## Task to carry out
Begin at the line below that has "(381, 380) = (480, 401): turquoise" and stop after the line that has "(646, 229) = (648, 155): yellow". Please restate only those lines, word for word.

>>>>

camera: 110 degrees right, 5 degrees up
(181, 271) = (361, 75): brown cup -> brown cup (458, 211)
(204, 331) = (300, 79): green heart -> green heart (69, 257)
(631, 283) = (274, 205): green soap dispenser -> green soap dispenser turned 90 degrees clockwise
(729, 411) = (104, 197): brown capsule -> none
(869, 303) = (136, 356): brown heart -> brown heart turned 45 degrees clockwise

<<<<
>>>>

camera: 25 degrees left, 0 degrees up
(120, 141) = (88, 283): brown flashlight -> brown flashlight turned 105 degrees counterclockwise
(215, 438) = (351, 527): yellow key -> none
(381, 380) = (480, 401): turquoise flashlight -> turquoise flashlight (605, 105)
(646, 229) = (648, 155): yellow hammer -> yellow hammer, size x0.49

<<<<
>>>>

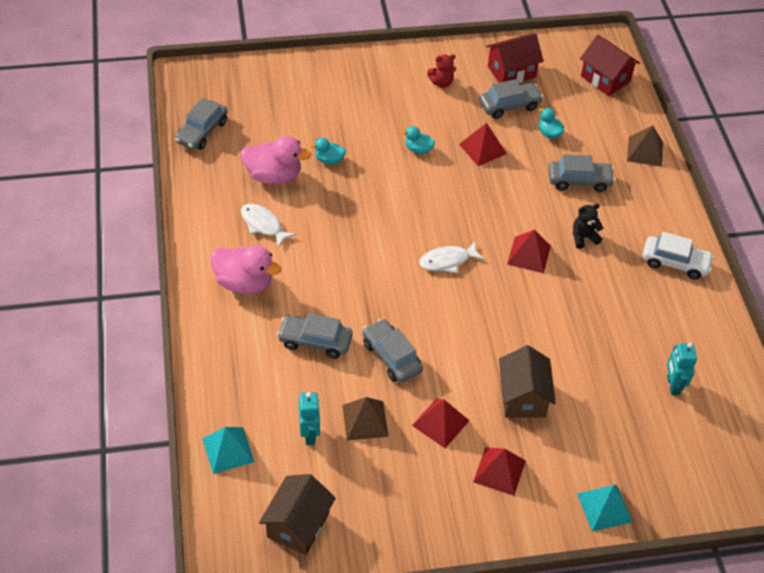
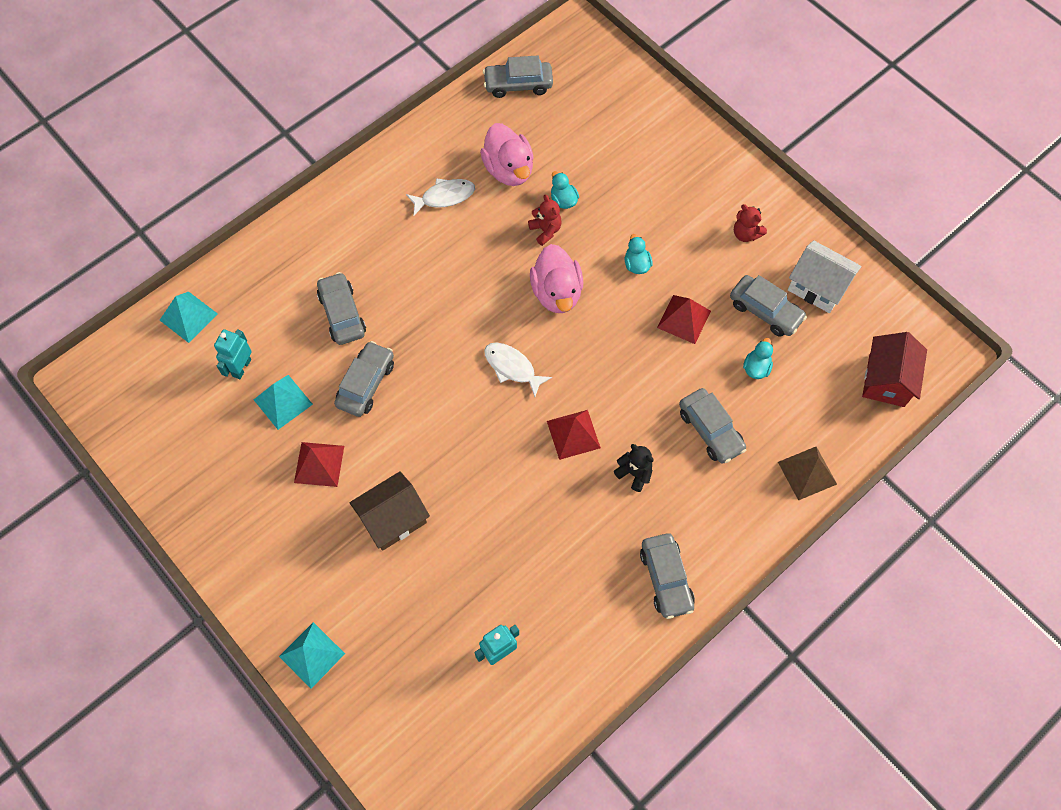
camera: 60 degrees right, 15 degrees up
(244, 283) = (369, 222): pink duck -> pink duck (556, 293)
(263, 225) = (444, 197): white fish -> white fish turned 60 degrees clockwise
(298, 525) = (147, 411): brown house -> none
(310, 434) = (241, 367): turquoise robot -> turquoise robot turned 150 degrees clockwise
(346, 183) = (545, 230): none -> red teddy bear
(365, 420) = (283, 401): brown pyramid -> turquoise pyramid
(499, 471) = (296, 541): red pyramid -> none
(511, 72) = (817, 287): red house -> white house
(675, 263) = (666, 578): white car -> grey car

<<<<

## Solution
(381, 380) = (480, 401): turquoise flashlight -> turquoise flashlight (605, 105)
(646, 229) = (648, 155): yellow hammer -> yellow hammer, size x0.49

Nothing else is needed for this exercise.